## Records for the task
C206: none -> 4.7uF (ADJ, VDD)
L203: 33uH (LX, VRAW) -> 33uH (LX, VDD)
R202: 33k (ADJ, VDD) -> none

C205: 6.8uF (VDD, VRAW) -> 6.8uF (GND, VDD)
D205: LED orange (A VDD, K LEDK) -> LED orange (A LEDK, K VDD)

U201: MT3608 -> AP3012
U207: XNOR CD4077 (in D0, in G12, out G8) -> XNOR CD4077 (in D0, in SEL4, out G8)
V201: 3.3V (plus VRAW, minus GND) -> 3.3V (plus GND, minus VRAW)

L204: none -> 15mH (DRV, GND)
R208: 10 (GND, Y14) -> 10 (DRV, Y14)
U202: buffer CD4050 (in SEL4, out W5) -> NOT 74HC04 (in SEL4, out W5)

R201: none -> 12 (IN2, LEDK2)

...

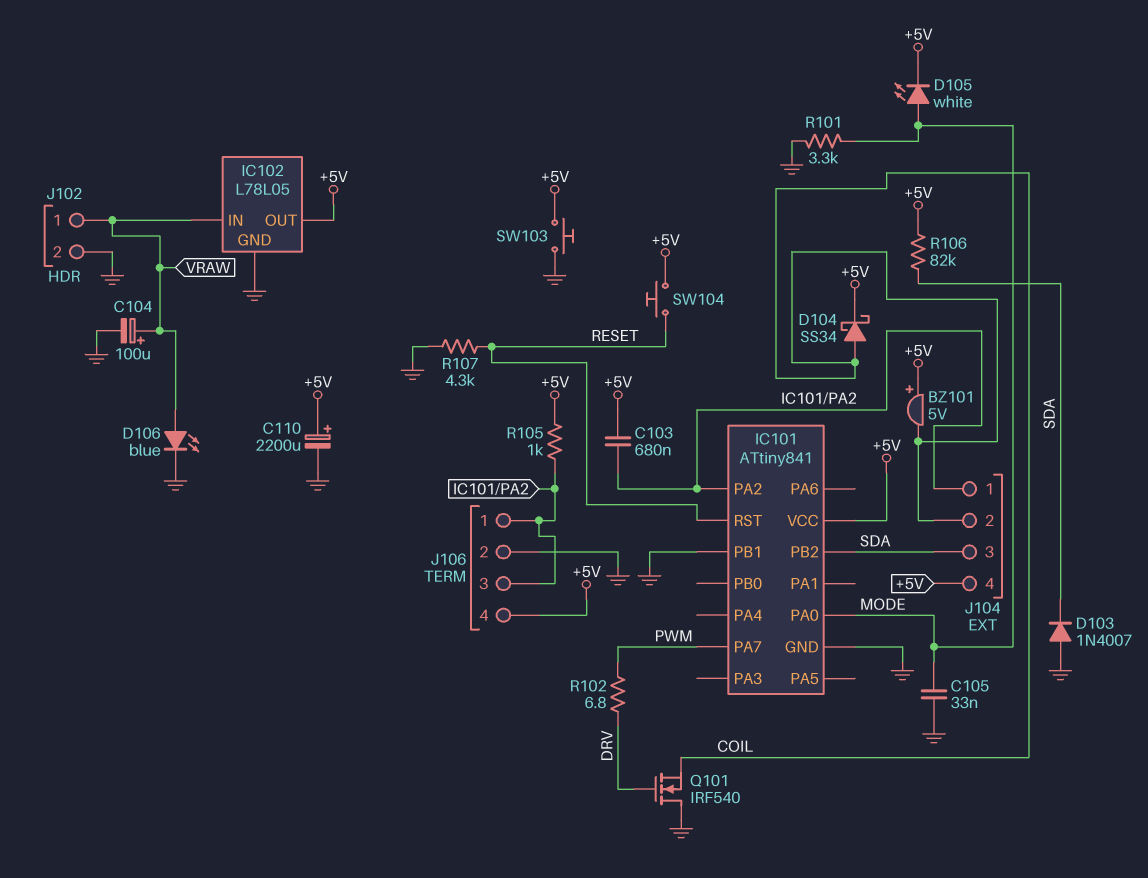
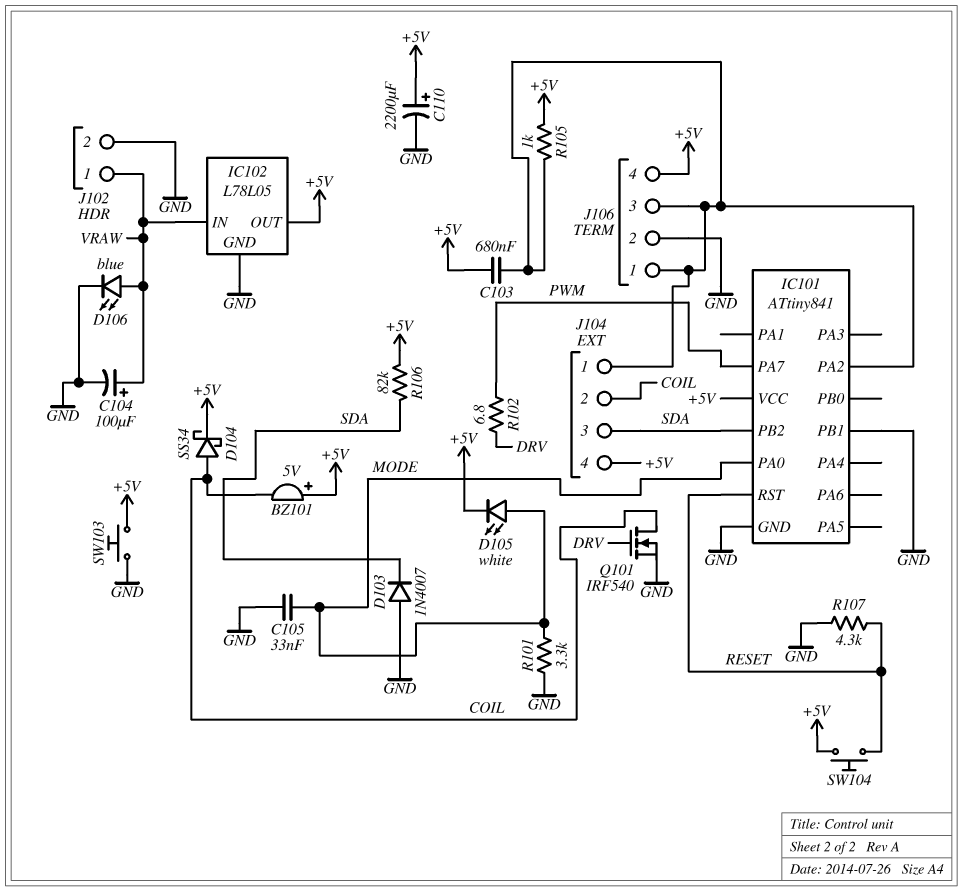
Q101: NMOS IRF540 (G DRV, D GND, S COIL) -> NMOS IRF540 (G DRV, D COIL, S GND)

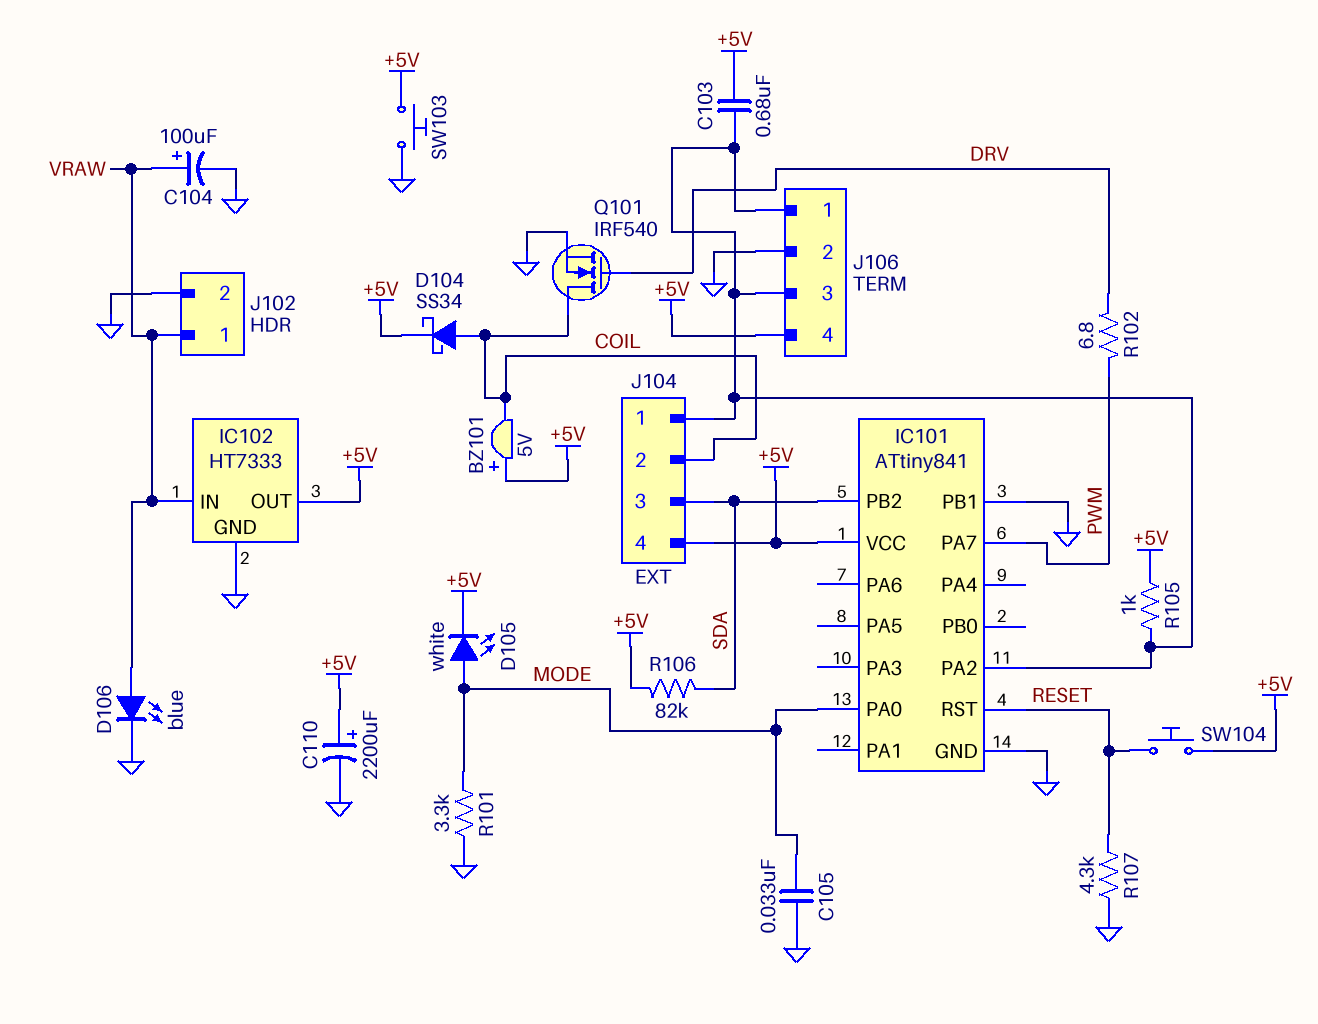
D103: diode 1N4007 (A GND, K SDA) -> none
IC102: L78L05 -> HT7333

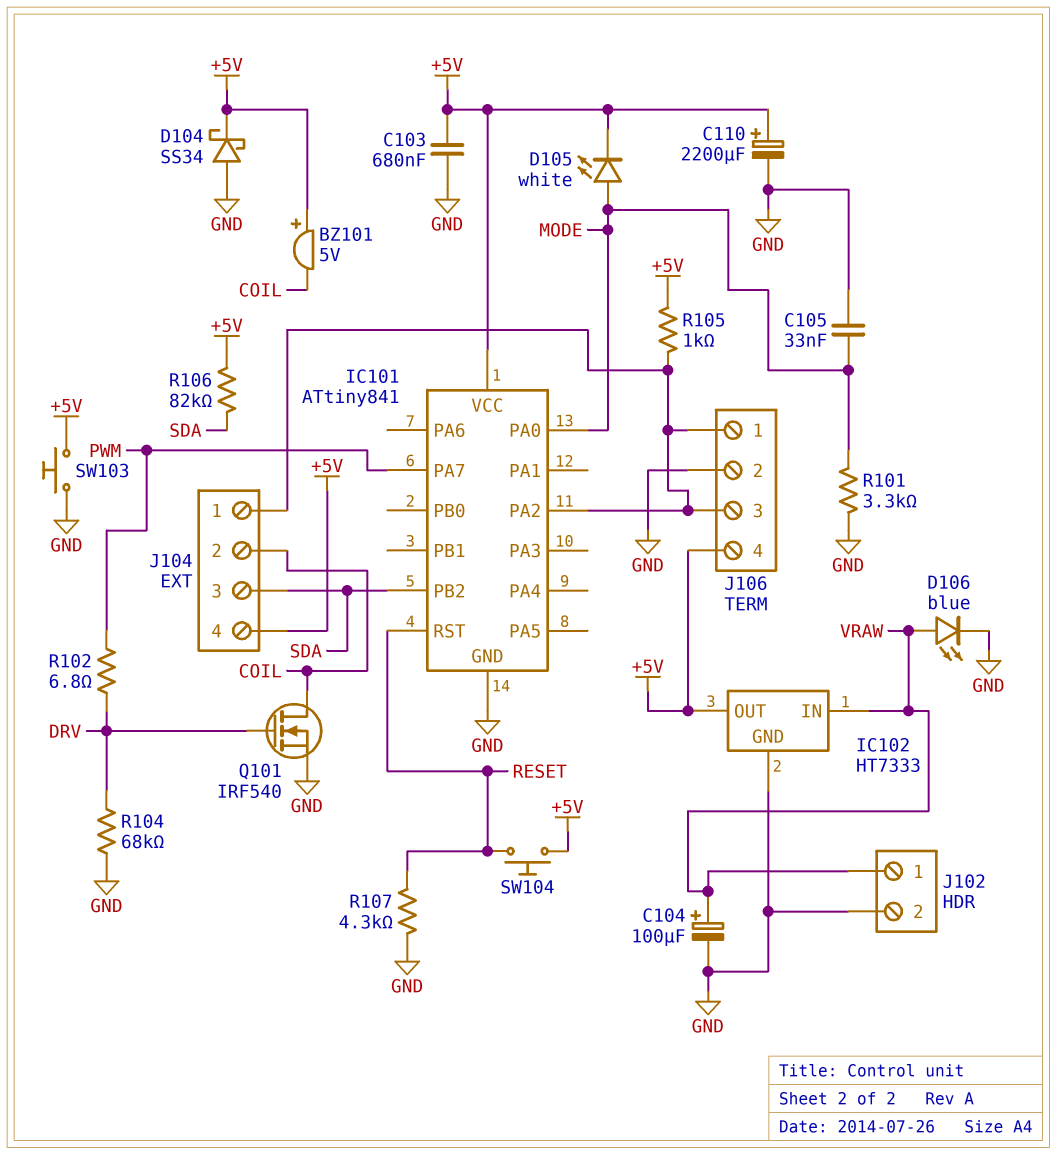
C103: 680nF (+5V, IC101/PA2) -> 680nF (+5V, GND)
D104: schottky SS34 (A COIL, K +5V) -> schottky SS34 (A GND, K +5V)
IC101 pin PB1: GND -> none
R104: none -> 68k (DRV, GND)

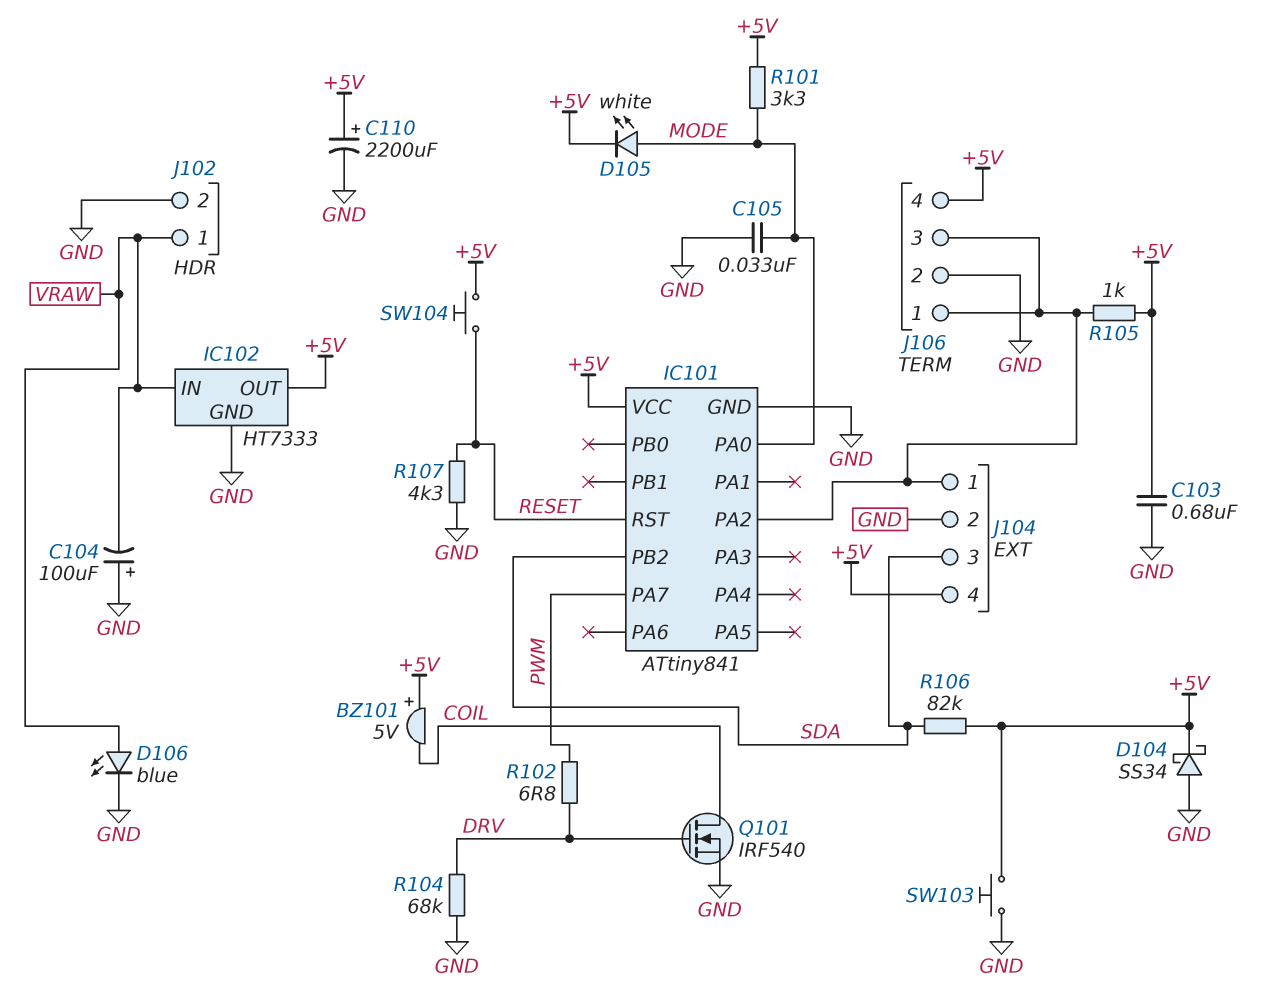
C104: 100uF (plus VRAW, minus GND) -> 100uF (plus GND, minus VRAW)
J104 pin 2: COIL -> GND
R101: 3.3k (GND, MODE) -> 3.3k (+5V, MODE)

## Your goal
Please, from the material above, copy only the lines from the line with "C206: none -> 4.7uF (ADJ, VDD)" up to and including the line with "R201: none -> 12 (IN2, LEDK2)", exactly as written.

## The answer
C206: none -> 4.7uF (ADJ, VDD)
L203: 33uH (LX, VRAW) -> 33uH (LX, VDD)
R202: 33k (ADJ, VDD) -> none

C205: 6.8uF (VDD, VRAW) -> 6.8uF (GND, VDD)
D205: LED orange (A VDD, K LEDK) -> LED orange (A LEDK, K VDD)

U201: MT3608 -> AP3012
U207: XNOR CD4077 (in D0, in G12, out G8) -> XNOR CD4077 (in D0, in SEL4, out G8)
V201: 3.3V (plus VRAW, minus GND) -> 3.3V (plus GND, minus VRAW)

L204: none -> 15mH (DRV, GND)
R208: 10 (GND, Y14) -> 10 (DRV, Y14)
U202: buffer CD4050 (in SEL4, out W5) -> NOT 74HC04 (in SEL4, out W5)

R201: none -> 12 (IN2, LEDK2)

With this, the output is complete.